Only the lines from the beginning of the material below through the line with "(559, 170) = (453, 152): none -> pink cactus" should be retyped exactly, and pictures are to be skipped.

------------------------

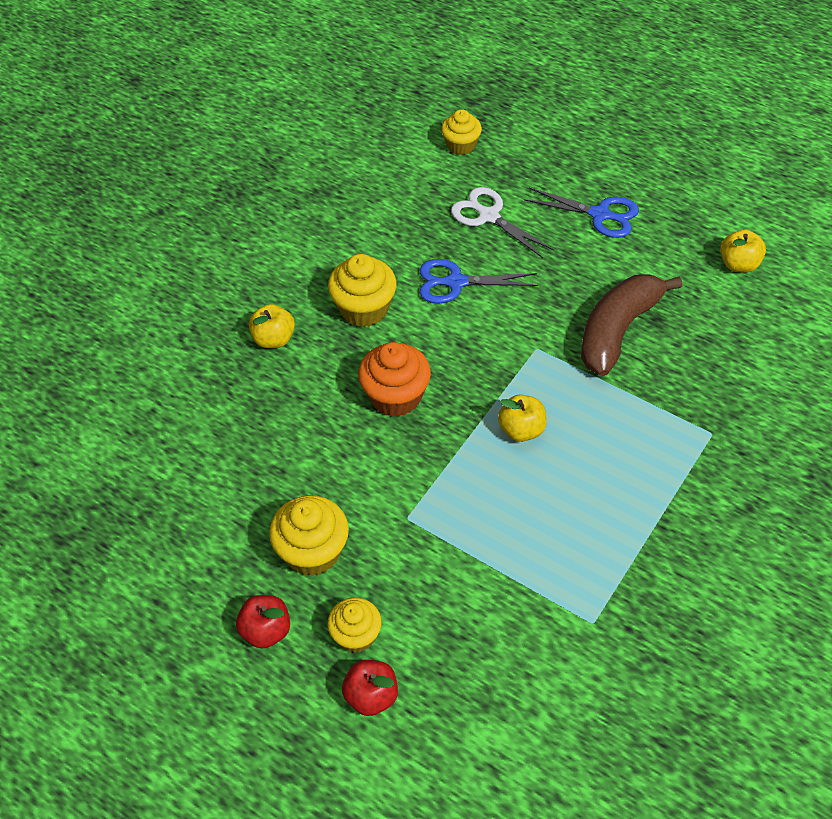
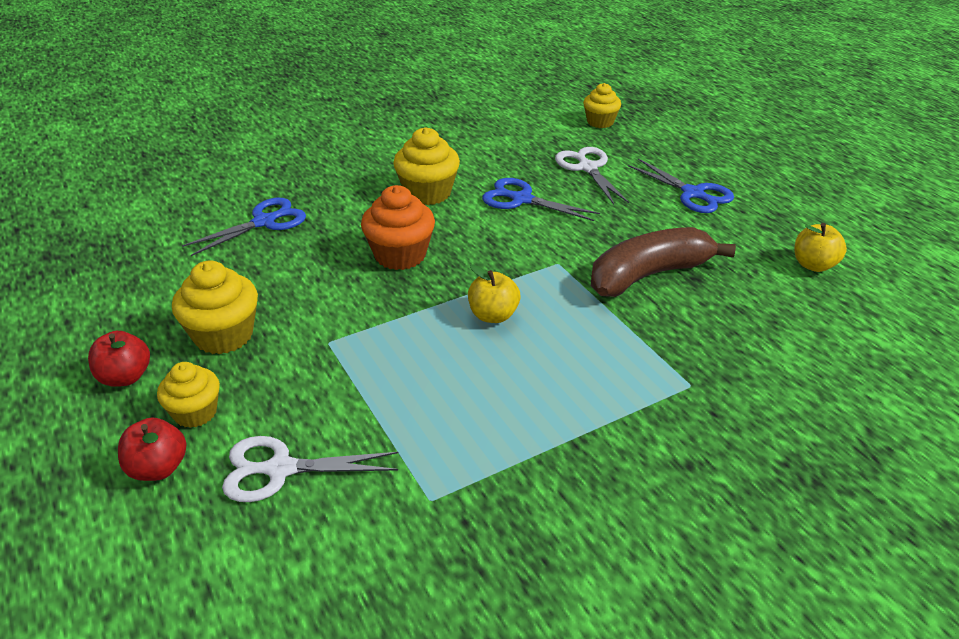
camera: 25 degrees right, 15 degrees down
(238, 409) = (264, 222): none -> blue scissors
(274, 339) = (337, 189): yellow apple -> none
(465, 652) = (280, 469): none -> white scissors

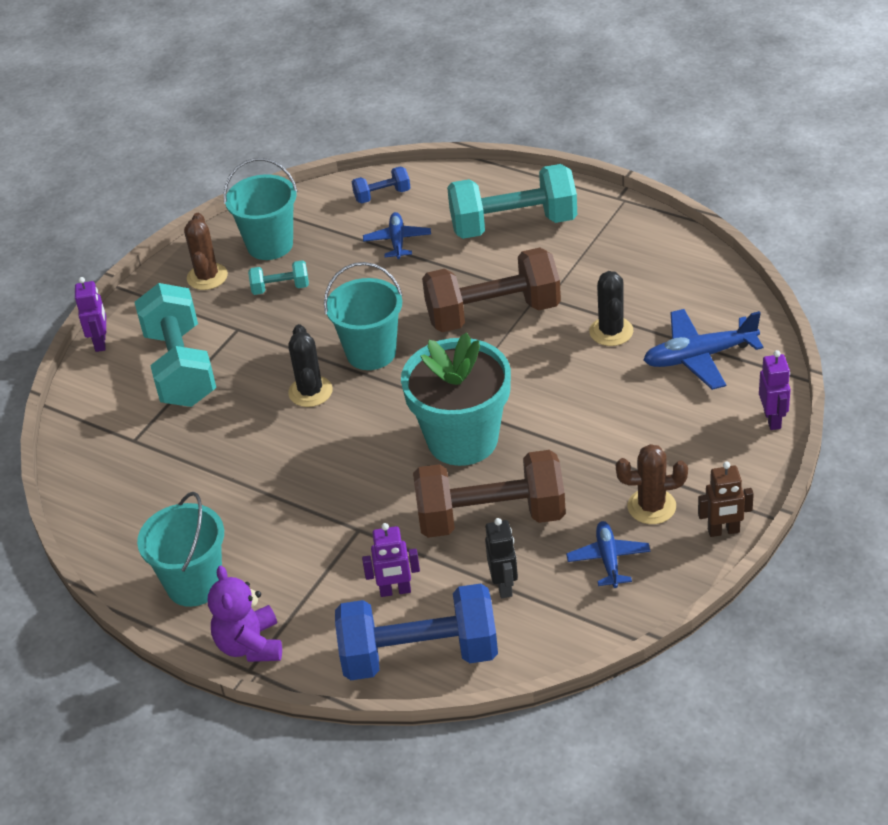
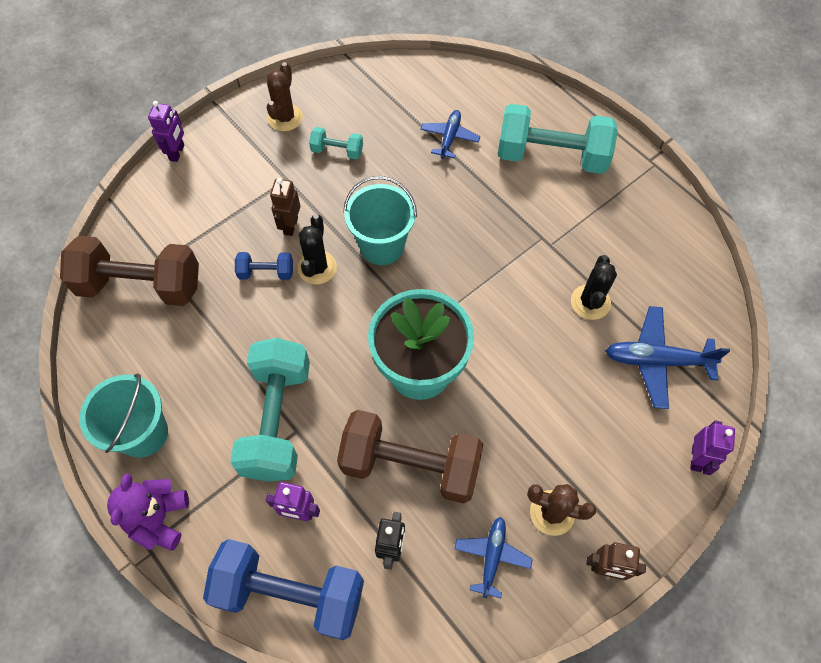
camera: 15 degrees right, 20 degrees up
(181, 367) = (227, 202): turquoise dumbbell -> turquoise dumbbell (277, 420)
(262, 366) = (290, 225): none -> brown robot
(270, 245) = (347, 104): turquoise bucket -> none
(382, 195) = (456, 86): blue dumbbell -> blue dumbbell (266, 272)
(493, 313) = (498, 244): brown dumbbell -> brown dumbbell (140, 285)

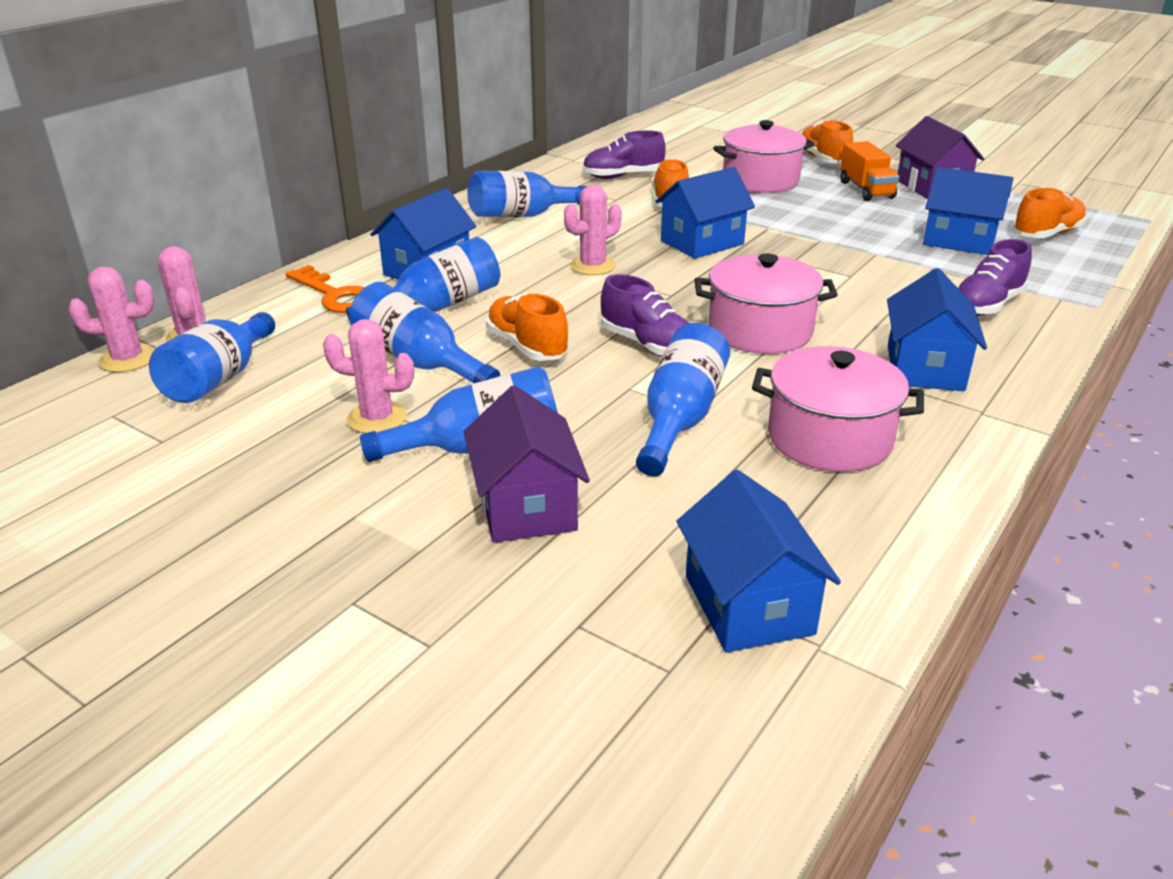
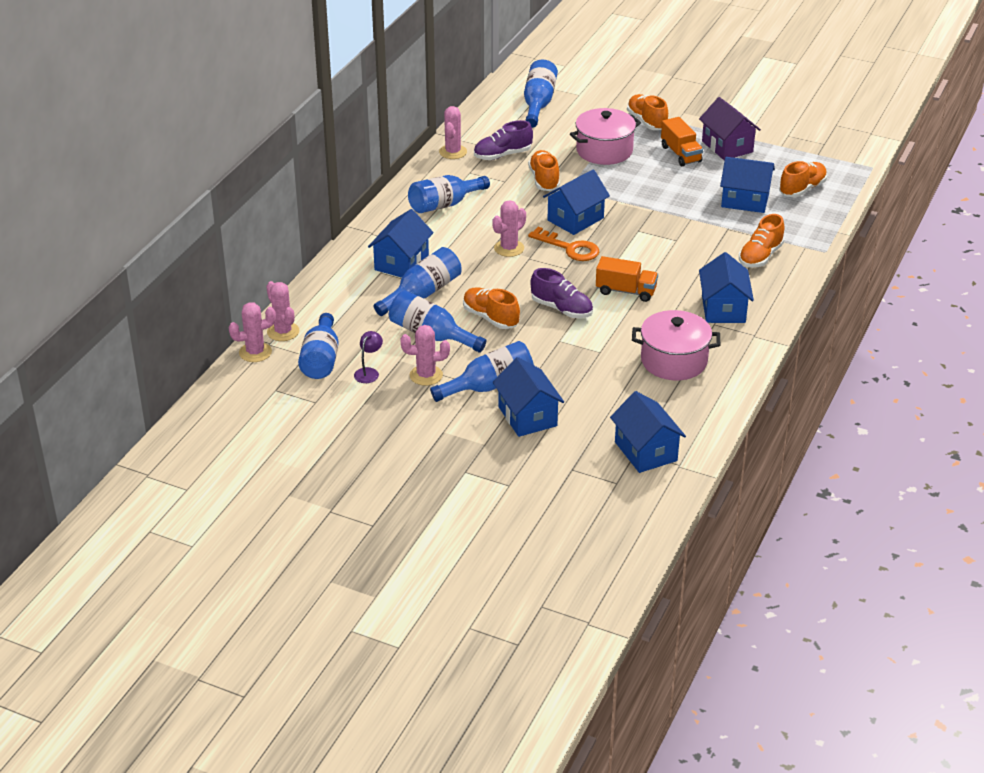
camera: 10 degrees left, 5 degrees up
(284, 404) = (369, 372): none -> purple lamp
(335, 295) = (352, 290): orange key -> orange key (569, 248)
(526, 506) = (527, 416): purple house -> blue house
(559, 170) = (453, 152): none -> pink cactus
(680, 418) = (592, 357): blue bottle -> blue bottle (538, 103)
(760, 330) = (626, 291): pink pot -> orange truck
(987, 305) = (760, 256): purple shoe -> orange shoe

------------------------

▸ ANSWER
camera: 25 degrees right, 15 degrees down
(238, 409) = (264, 222): none -> blue scissors
(274, 339) = (337, 189): yellow apple -> none
(465, 652) = (280, 469): none -> white scissors

camera: 15 degrees right, 20 degrees up
(181, 367) = (227, 202): turquoise dumbbell -> turquoise dumbbell (277, 420)
(262, 366) = (290, 225): none -> brown robot
(270, 245) = (347, 104): turquoise bucket -> none
(382, 195) = (456, 86): blue dumbbell -> blue dumbbell (266, 272)
(493, 313) = (498, 244): brown dumbbell -> brown dumbbell (140, 285)

camera: 10 degrees left, 5 degrees up
(284, 404) = (369, 372): none -> purple lamp
(335, 295) = (352, 290): orange key -> orange key (569, 248)
(526, 506) = (527, 416): purple house -> blue house
(559, 170) = (453, 152): none -> pink cactus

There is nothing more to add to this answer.